(Dataset items)
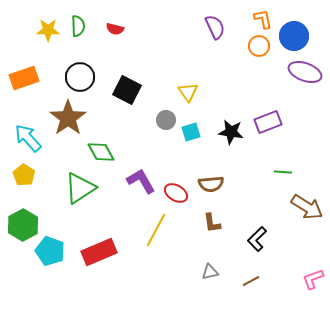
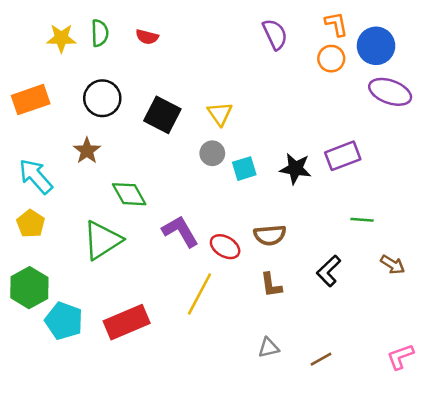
yellow triangle: (188, 92) -> (220, 114), moved
brown star: (68, 118) -> (87, 151), size x0.6
brown arrow: (307, 207) -> (393, 265), size x0.6
black L-shape: (257, 239) -> (329, 271), moved

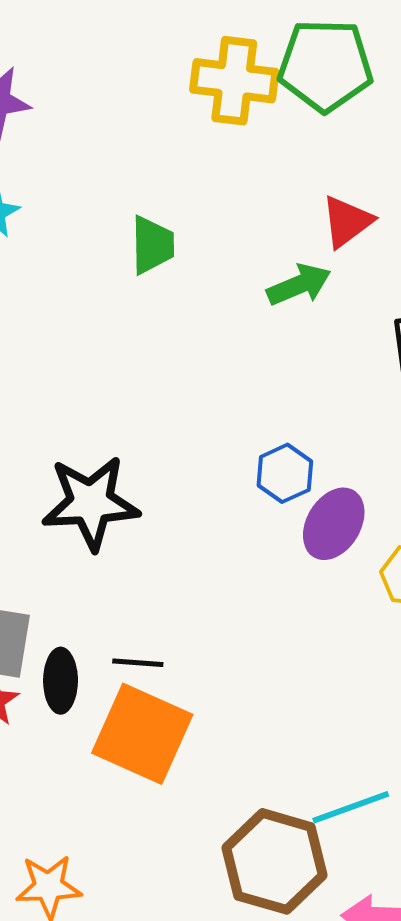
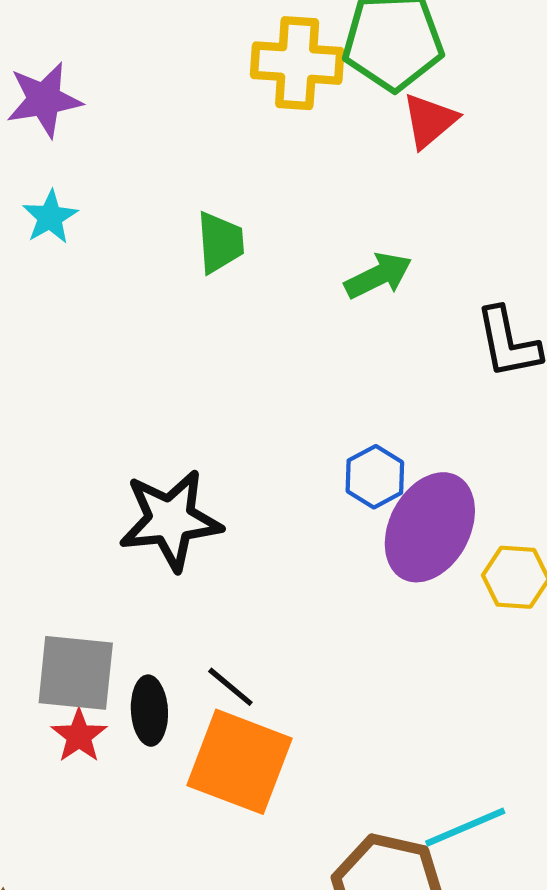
red triangle: (347, 222) -> (430, 121), moved
purple ellipse: (334, 524) -> (430, 527), size x1.4
black line: (138, 663) -> (230, 687), turned 39

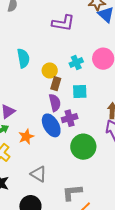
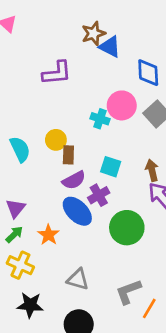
cyan semicircle: (23, 58) -> (20, 149), moved
cyan cross: (76, 63) -> (100, 119), moved, turned -32
cyan square: (80, 91) -> (111, 167), moved, turned 35
purple semicircle: (55, 103) -> (74, 180), turned 90

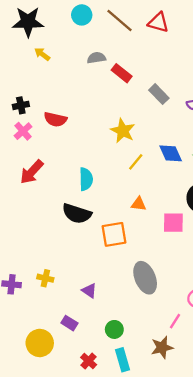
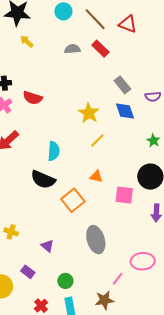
red rectangle: (122, 73) -> (100, 49), moved
blue diamond: (171, 153) -> (125, 111), moved
orange square: (114, 234) -> (73, 200), turned -35

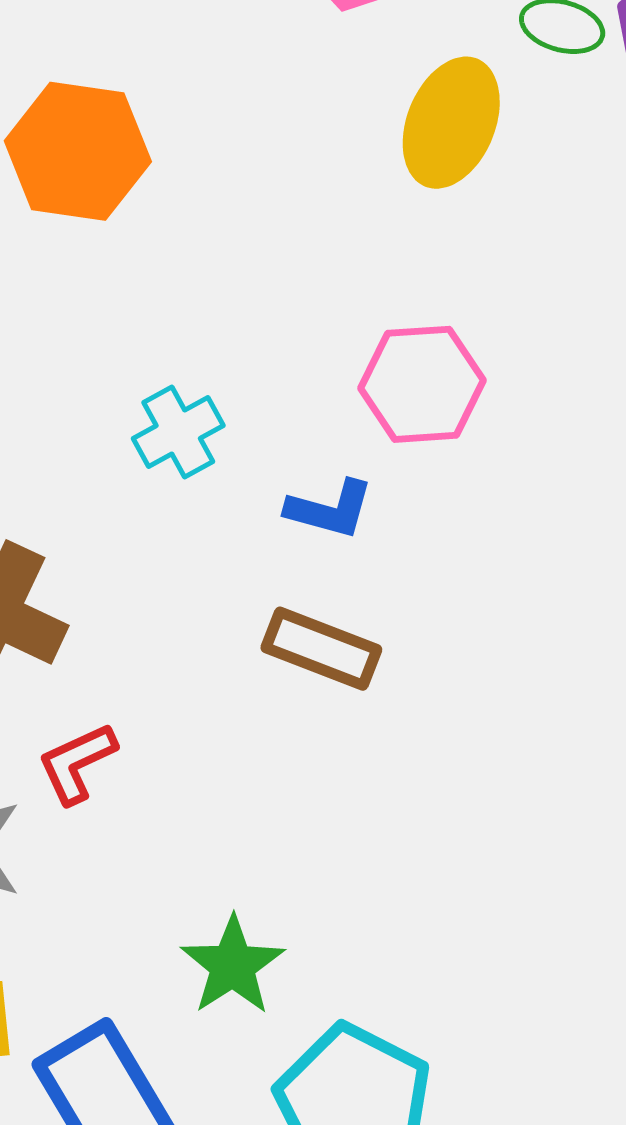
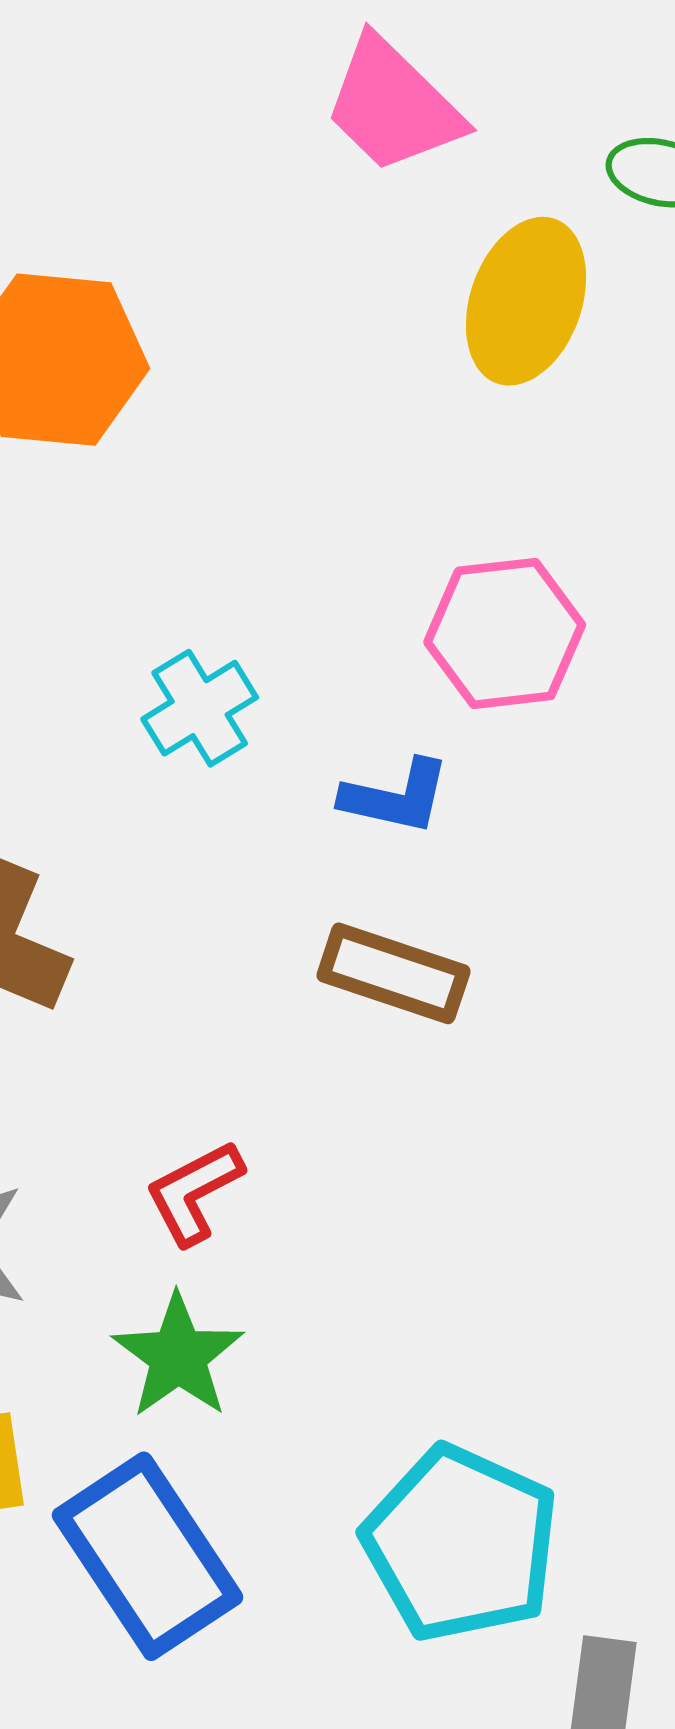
red L-shape: (77, 763) -> (194, 1192), moved
green star: (233, 966) -> (178, 1356), moved

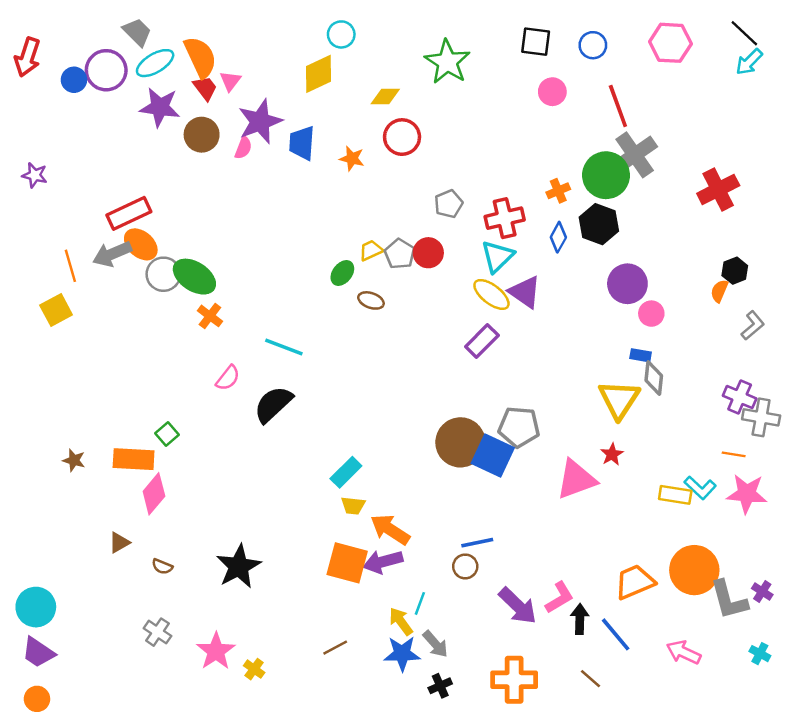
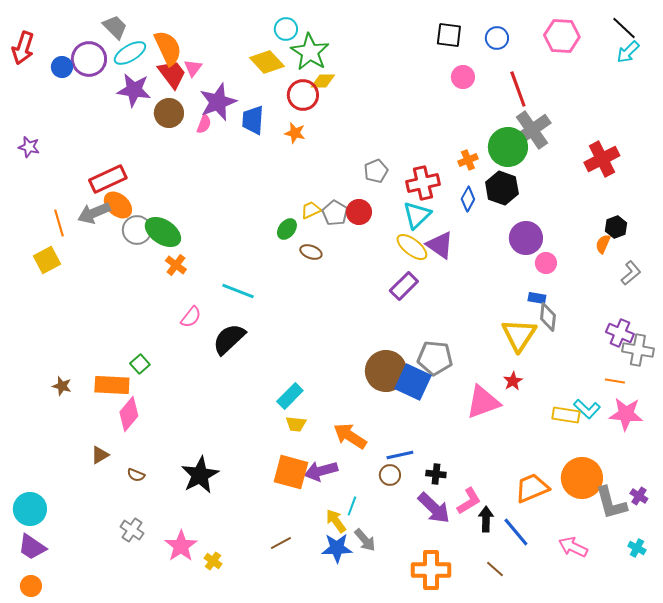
green star: (447, 62) -> (310, 52), moved
yellow diamond: (319, 74) -> (267, 62), turned 72
red trapezoid: (205, 88) -> (172, 74), size x1.4
red circle: (402, 137) -> (303, 95), moved
orange arrow: (390, 529) -> (350, 436), moved
black cross: (440, 686) -> (436, 474), moved, turned 30

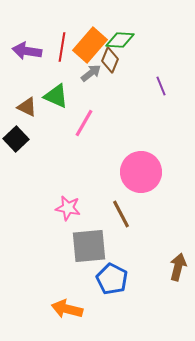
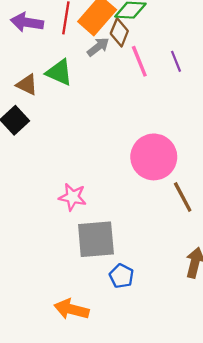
pink line: (84, 123) -> (139, 61), moved, turned -52
brown line: (121, 214) -> (183, 197), moved
blue pentagon: (112, 279) -> (122, 276), size x0.7

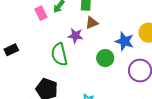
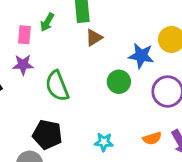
pink rectangle: (41, 13) -> (24, 35), turned 40
purple star: (76, 36) -> (23, 65), moved

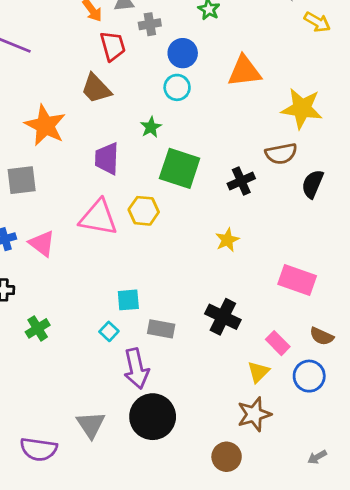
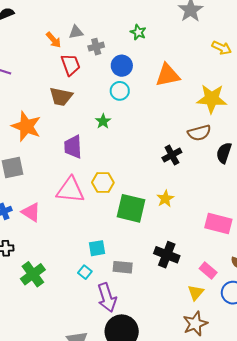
yellow arrow: (317, 22) -> (222, 48), moved
brown trapezoid: (96, 89) -> (61, 97), turned -30
green square: (180, 168) -> (131, 208), moved
green cross: (38, 328) -> (33, 274), size x1.4

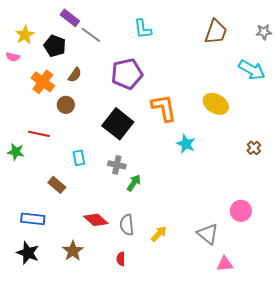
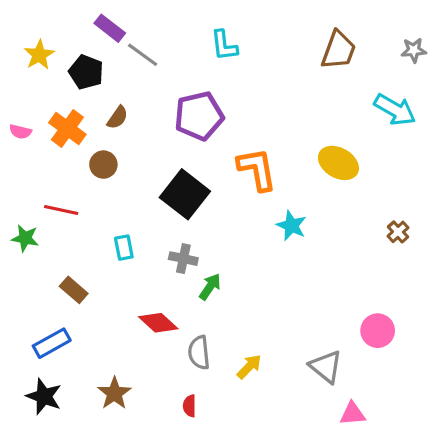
pink semicircle: (13, 57) -> (20, 132), moved
brown rectangle: (57, 185) -> (74, 290), moved
blue rectangle: (33, 219) -> (52, 343), turned -35
red diamond: (96, 220) -> (158, 323), moved

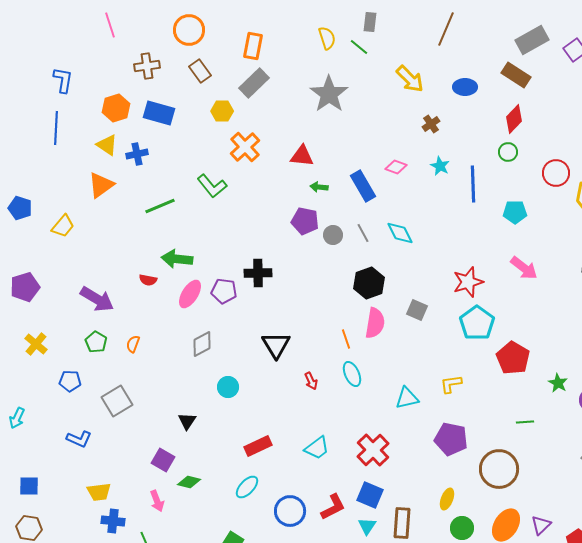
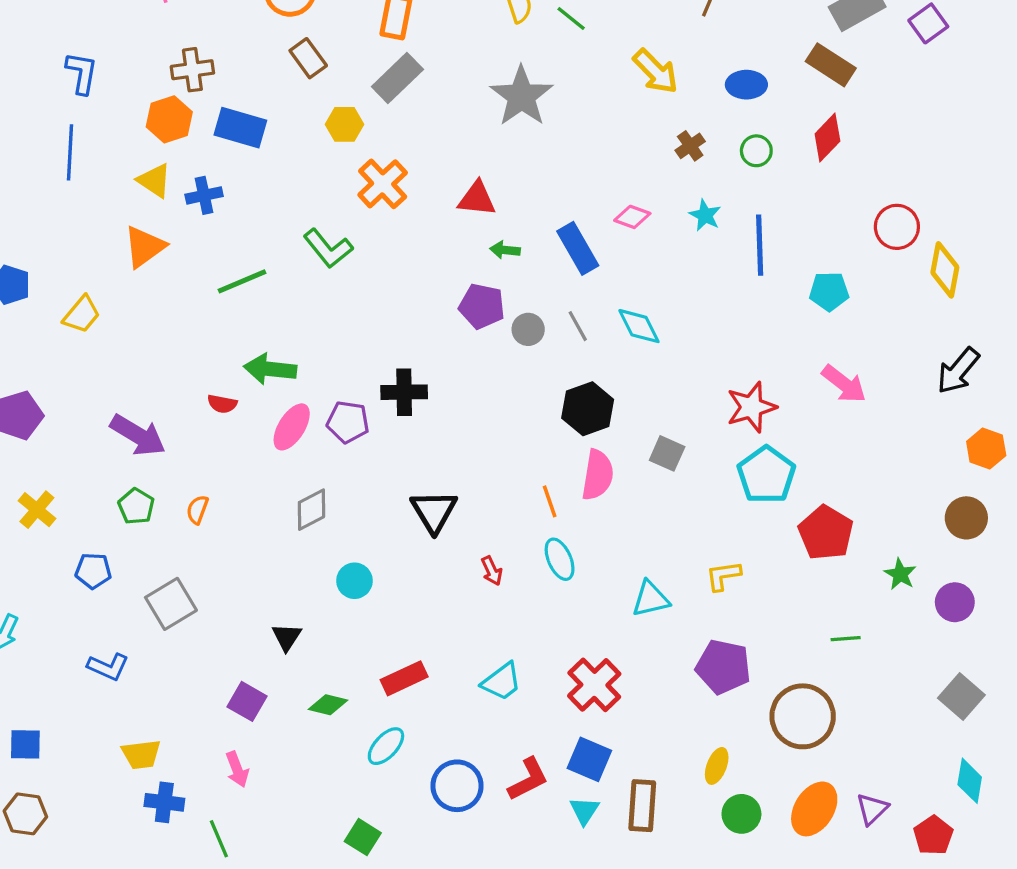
brown cross: (147, 66) -> (192, 70), moved
green circle: (508, 152) -> (756, 151), moved
green diamond: (189, 482) -> (328, 705), moved

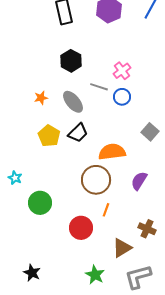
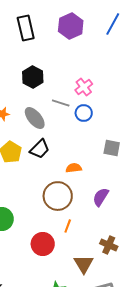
gray square: (150, 132) -> (112, 148), turned -30
orange semicircle: (112, 152) -> (74, 168), size x0.6
brown triangle: (122, 248) -> (84, 264), turned -30

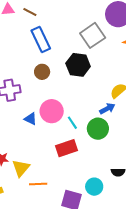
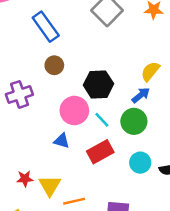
black hexagon: (78, 65) -> (98, 84), moved
blue triangle: (31, 119) -> (62, 141), moved
cyan circle: (94, 187) -> (140, 163), moved

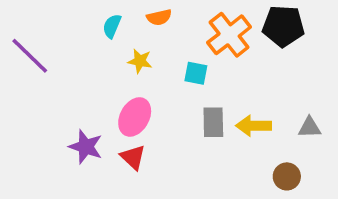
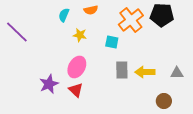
purple star: (86, 147) -> (49, 84), turned 30

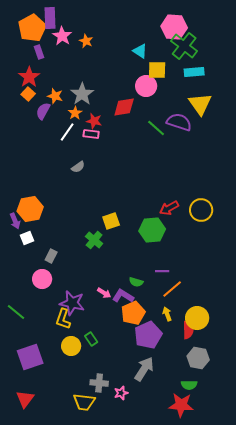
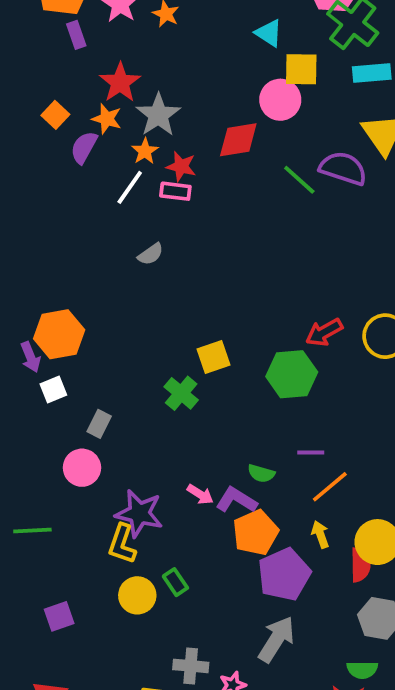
red star: (29, 77) -> (120, 83), moved
green line: (16, 312) -> (32, 531), turned -42
purple square: (30, 357) -> (59, 616), size x0.6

## Task requirements
State how many lines in the entries hold "blue". Nothing should come before or after the number.

## Exercise solution
4